Problem to work on — Only one stretch of the data below is wanted: the lines from the one with "C6: 220nF (GND, VS) -> 100nF (GND, VS)" through the one with "R19: none -> 820k (GND, VS)", repeated exactly.

Data to process —
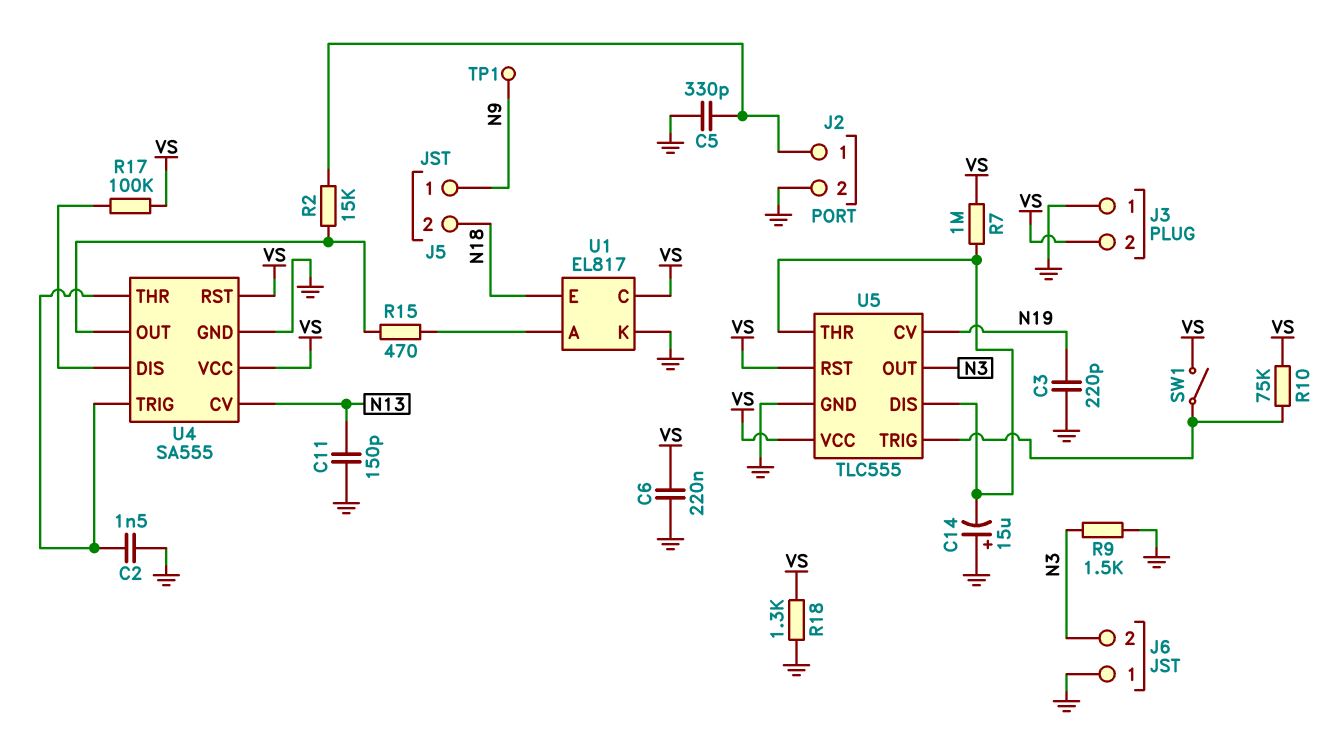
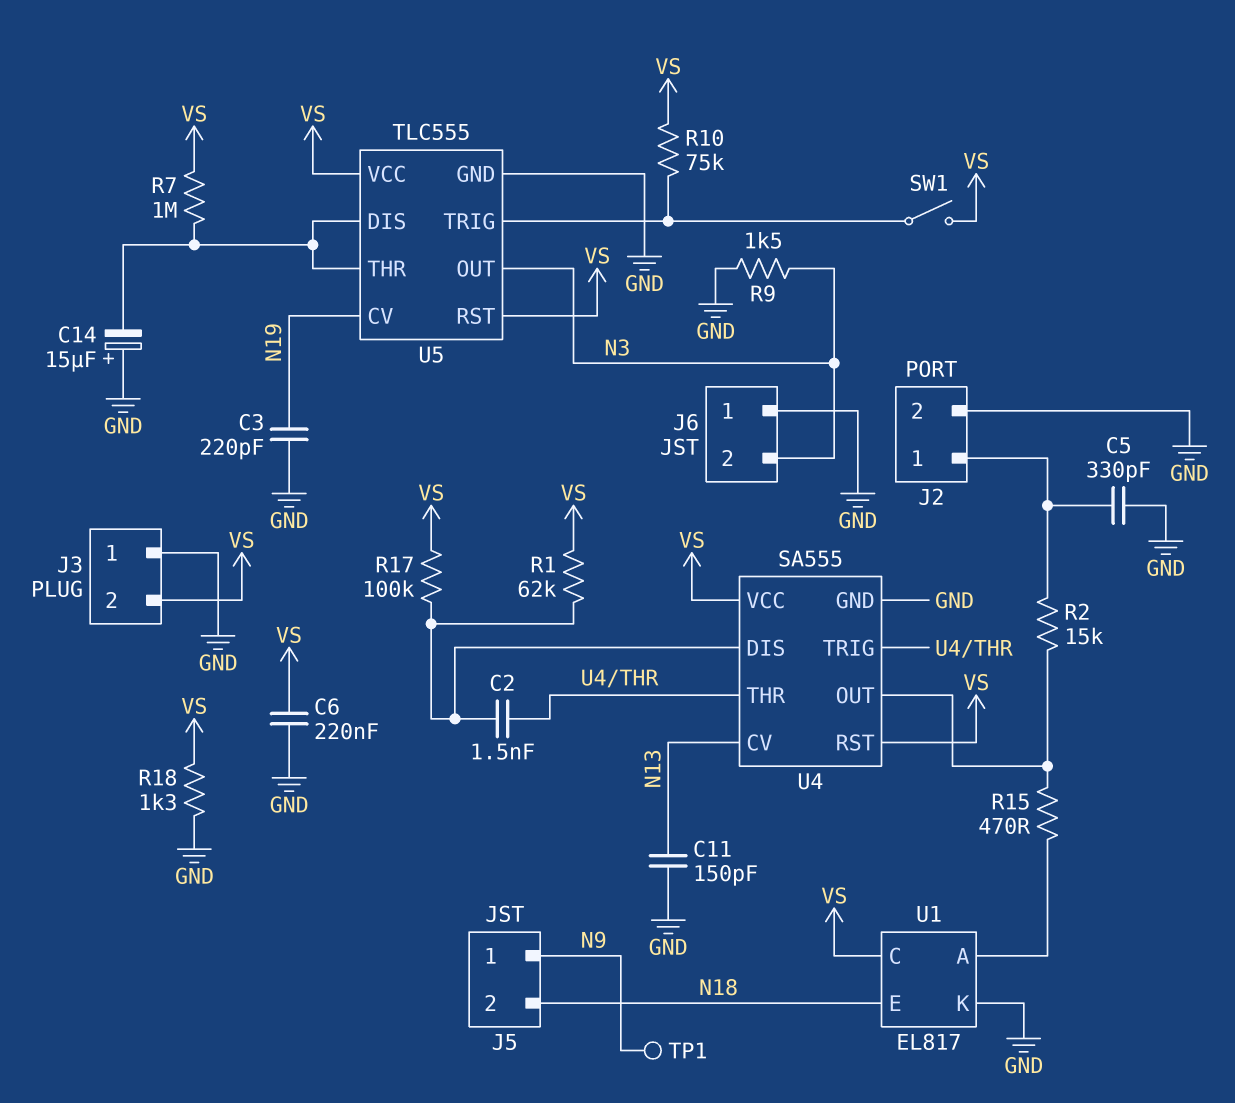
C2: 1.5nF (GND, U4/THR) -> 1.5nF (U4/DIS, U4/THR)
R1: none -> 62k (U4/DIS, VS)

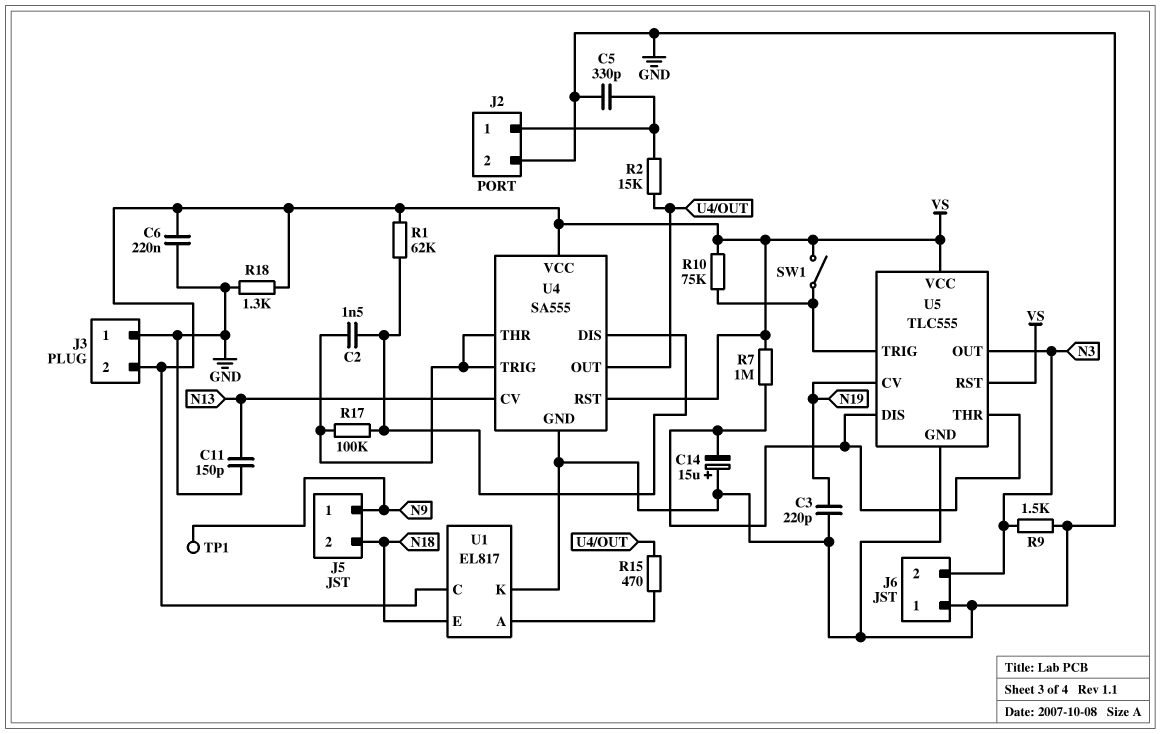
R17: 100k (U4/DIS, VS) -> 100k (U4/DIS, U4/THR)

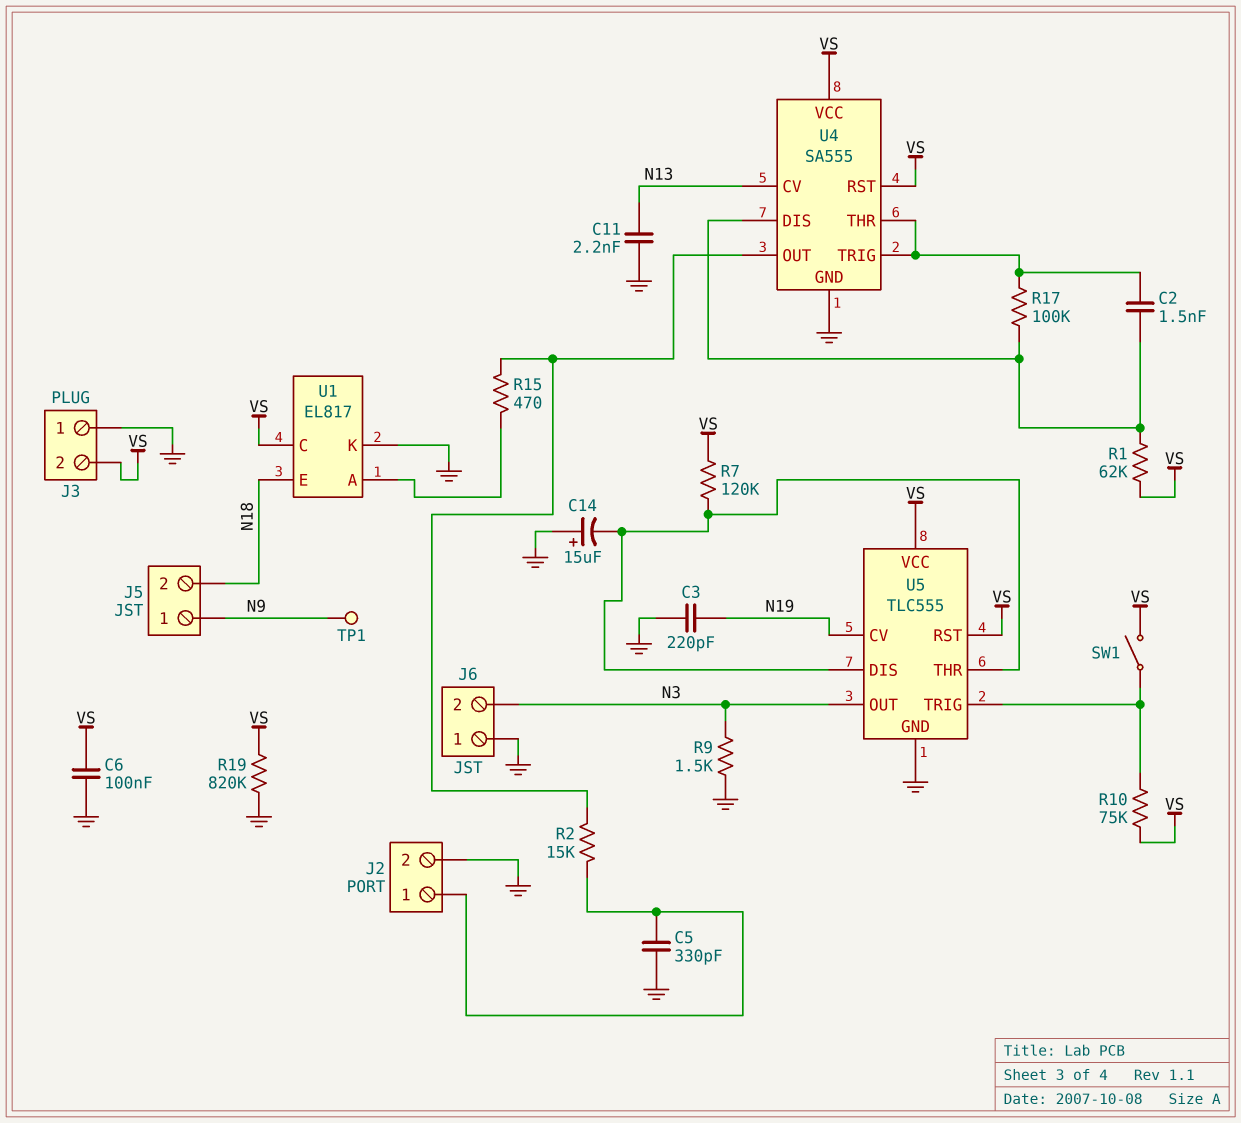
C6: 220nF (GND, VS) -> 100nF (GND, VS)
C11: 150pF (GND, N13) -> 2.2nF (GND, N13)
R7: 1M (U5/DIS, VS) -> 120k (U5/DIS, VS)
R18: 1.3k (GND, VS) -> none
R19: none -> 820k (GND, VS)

==

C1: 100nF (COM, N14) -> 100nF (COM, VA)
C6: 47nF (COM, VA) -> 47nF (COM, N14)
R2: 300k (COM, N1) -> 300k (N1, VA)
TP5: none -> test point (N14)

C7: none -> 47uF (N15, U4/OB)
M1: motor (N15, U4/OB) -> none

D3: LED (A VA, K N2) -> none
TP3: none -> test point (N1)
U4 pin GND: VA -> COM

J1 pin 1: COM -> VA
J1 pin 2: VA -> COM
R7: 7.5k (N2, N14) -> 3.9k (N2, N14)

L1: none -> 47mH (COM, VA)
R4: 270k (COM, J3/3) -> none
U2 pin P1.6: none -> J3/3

Answer box —
C6: 220nF (GND, VS) -> 100nF (GND, VS)
C11: 150pF (GND, N13) -> 2.2nF (GND, N13)
R7: 1M (U5/DIS, VS) -> 120k (U5/DIS, VS)
R18: 1.3k (GND, VS) -> none
R19: none -> 820k (GND, VS)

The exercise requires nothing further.